ASSIGNMENT — Locate the line containing "turquoise cupcake: 4 -> 0" in the material below. Copy that line and all following lines through the end exactly, omitting any pictures.

DATA EXTRACT —
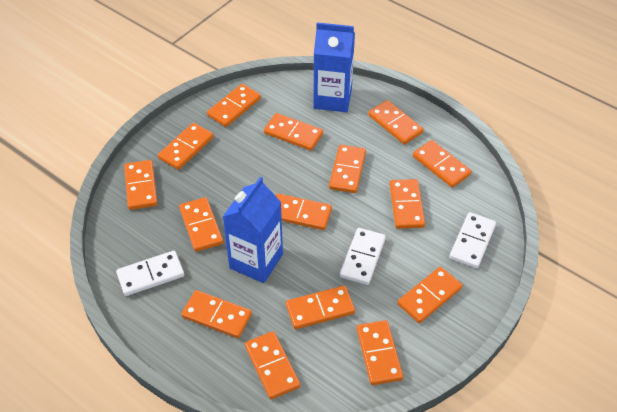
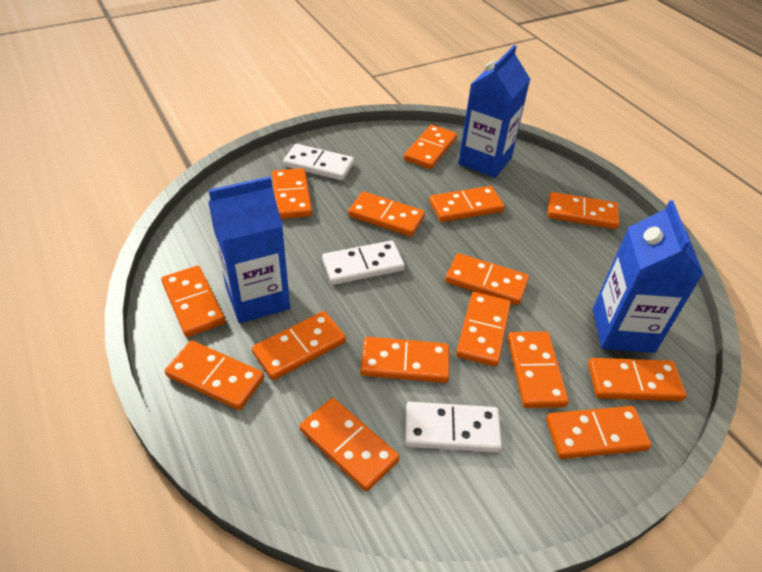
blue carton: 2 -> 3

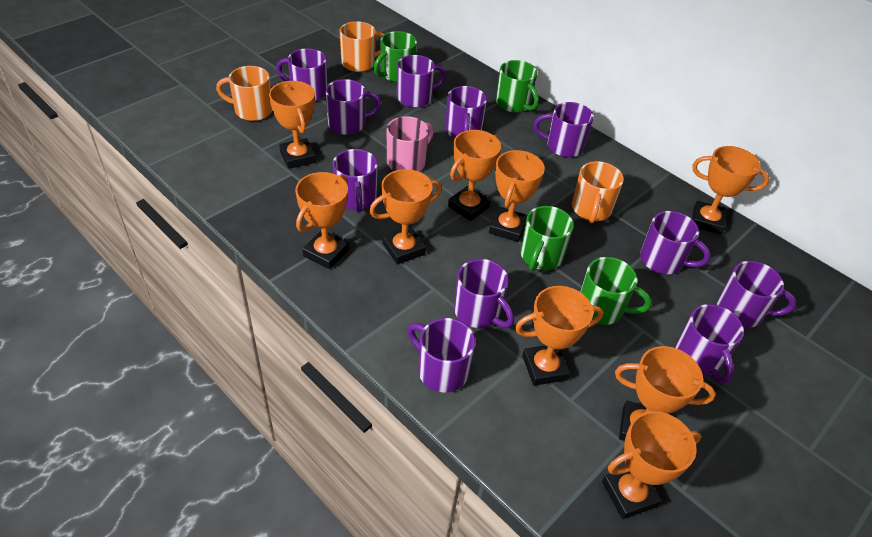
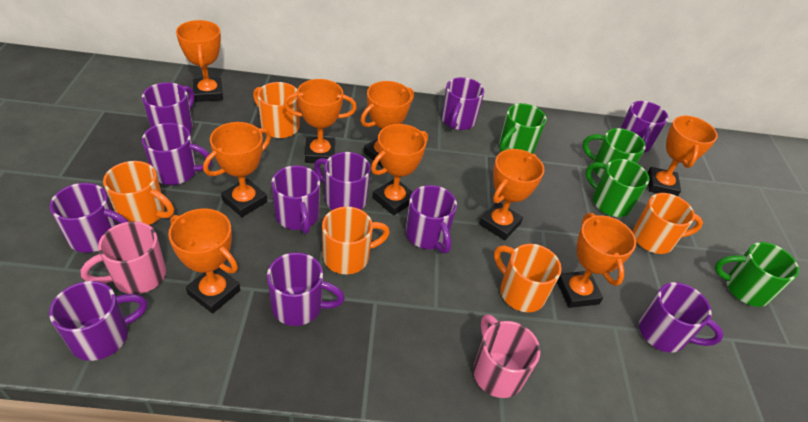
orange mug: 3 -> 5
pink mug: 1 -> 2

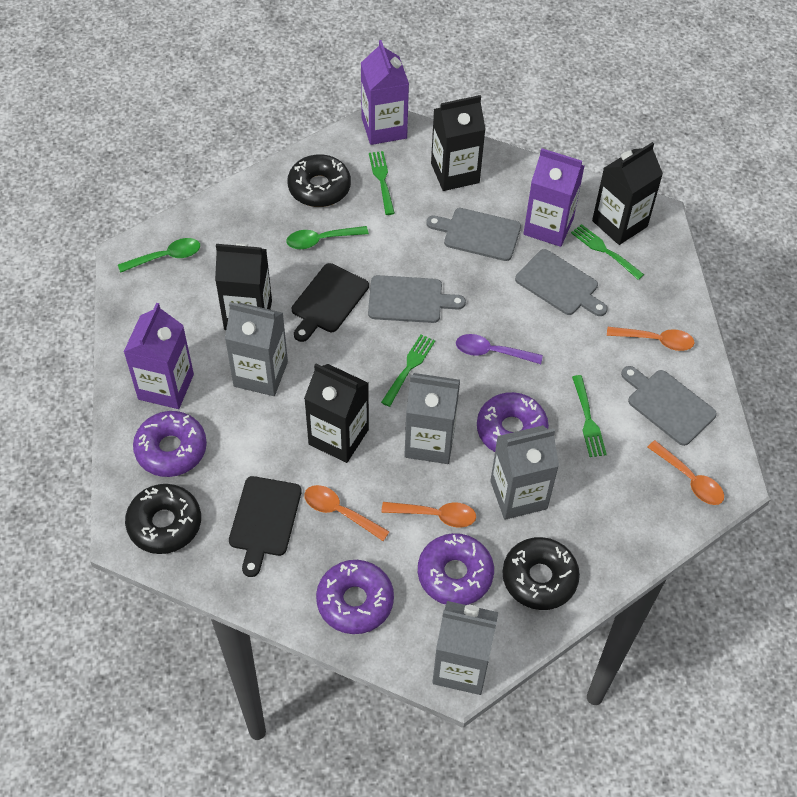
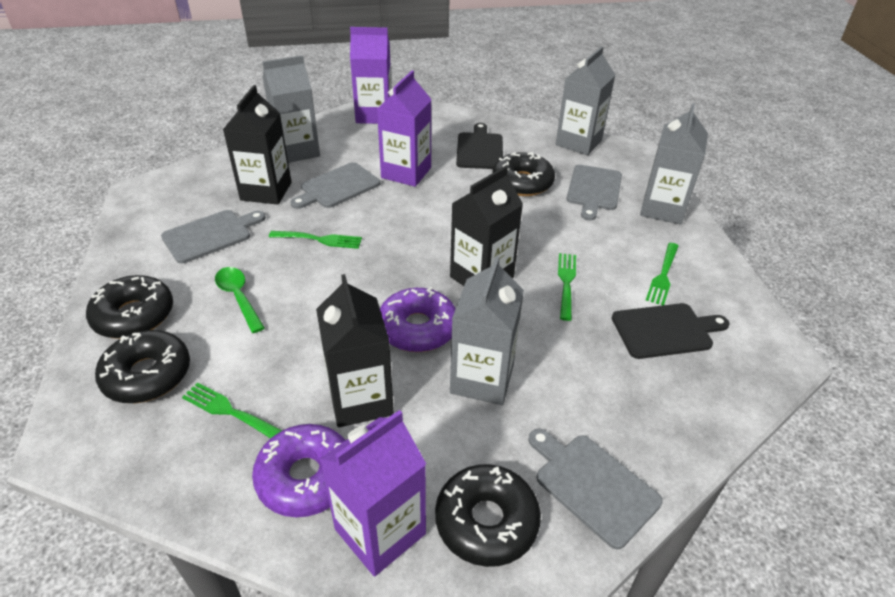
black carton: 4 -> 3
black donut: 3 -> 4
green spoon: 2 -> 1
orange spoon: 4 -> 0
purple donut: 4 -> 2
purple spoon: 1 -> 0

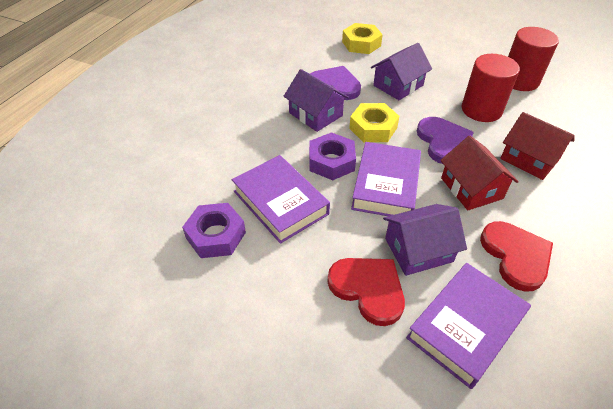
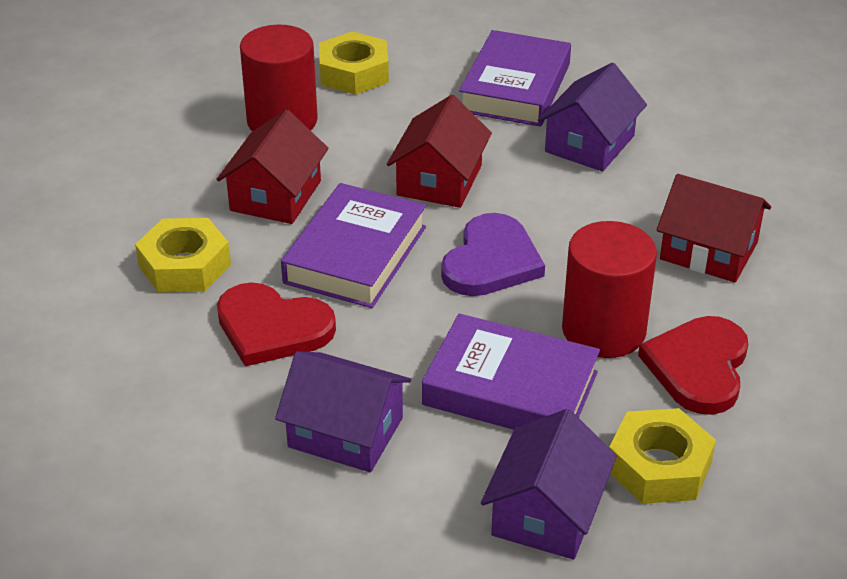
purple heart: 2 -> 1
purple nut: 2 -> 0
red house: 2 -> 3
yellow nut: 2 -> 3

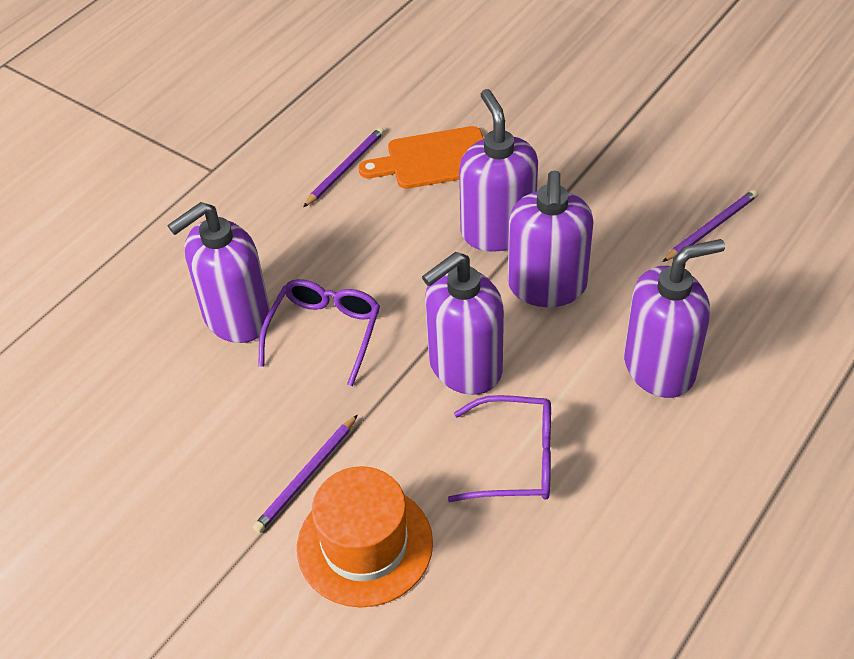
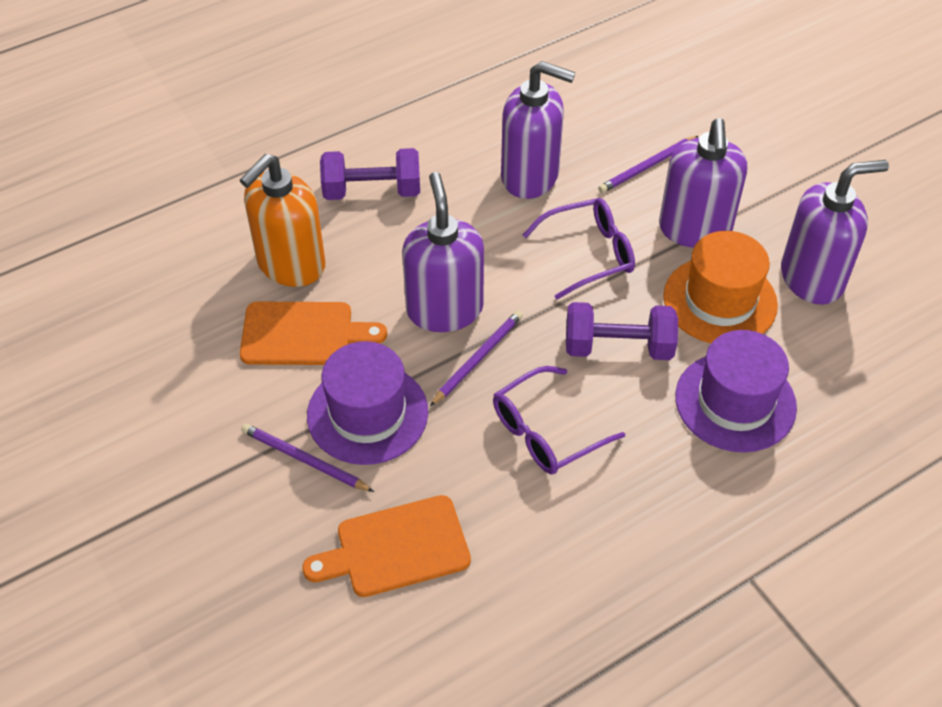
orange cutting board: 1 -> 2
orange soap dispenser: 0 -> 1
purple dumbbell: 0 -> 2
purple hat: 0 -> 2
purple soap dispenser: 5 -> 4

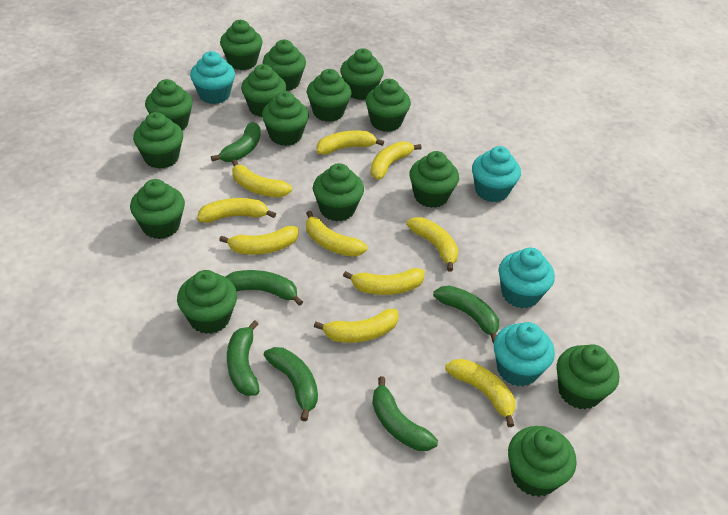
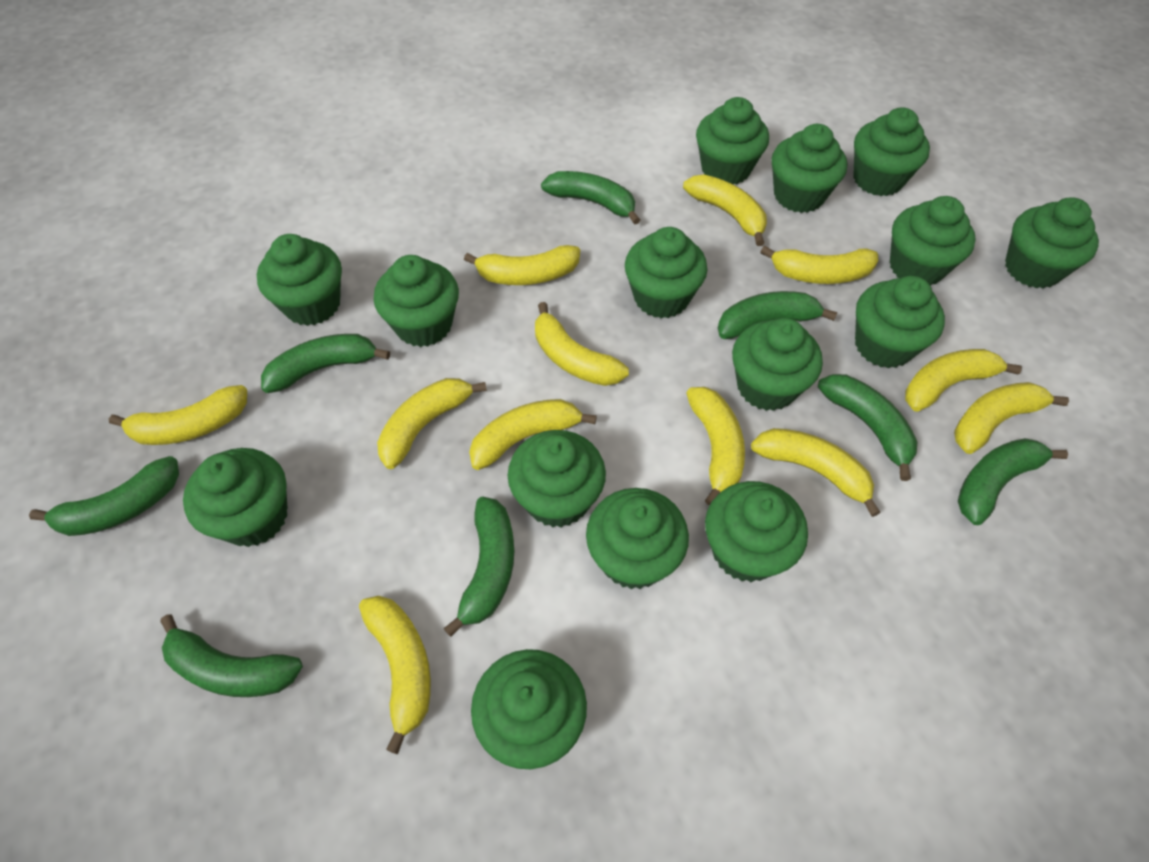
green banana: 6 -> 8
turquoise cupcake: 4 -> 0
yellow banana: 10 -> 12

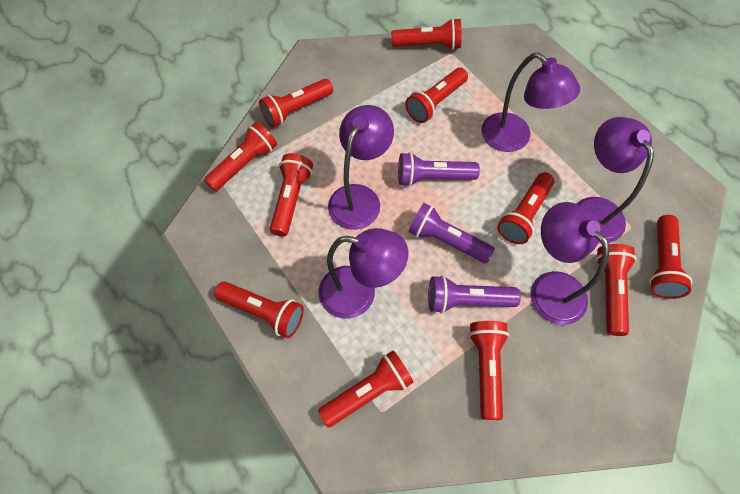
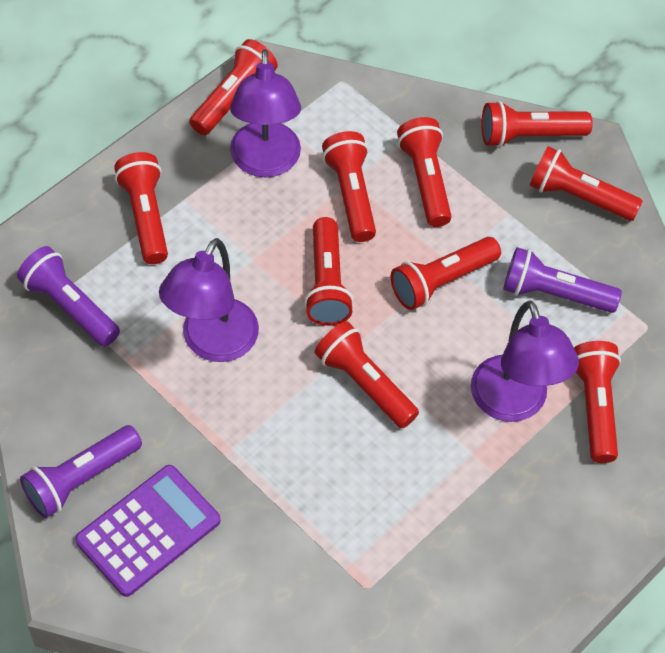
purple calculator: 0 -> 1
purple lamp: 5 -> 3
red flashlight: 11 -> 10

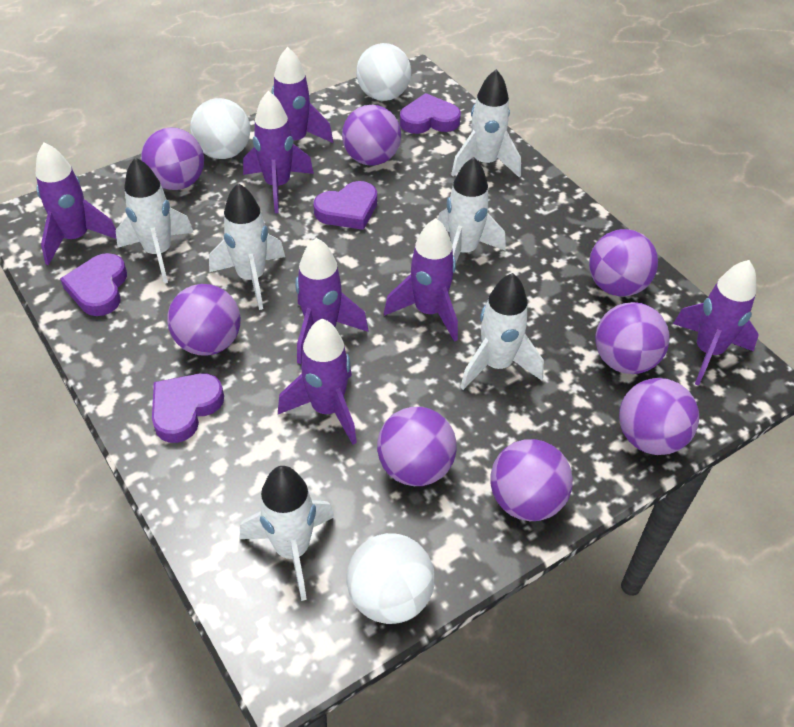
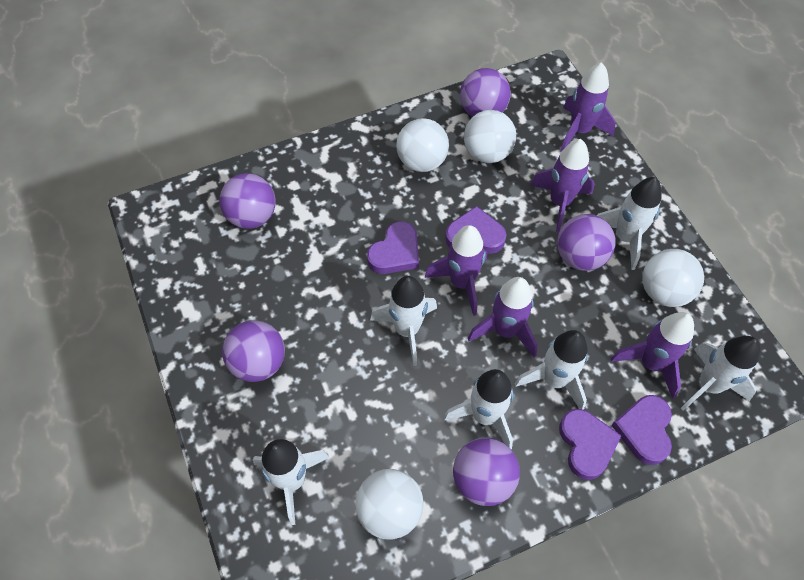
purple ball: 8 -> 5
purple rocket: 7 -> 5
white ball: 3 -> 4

EXERCISE RESULT —
turquoise cupcake: 4 -> 0
yellow banana: 10 -> 12

purple calculator: 0 -> 1
purple lamp: 5 -> 3
red flashlight: 11 -> 10

purple ball: 8 -> 5
purple rocket: 7 -> 5
white ball: 3 -> 4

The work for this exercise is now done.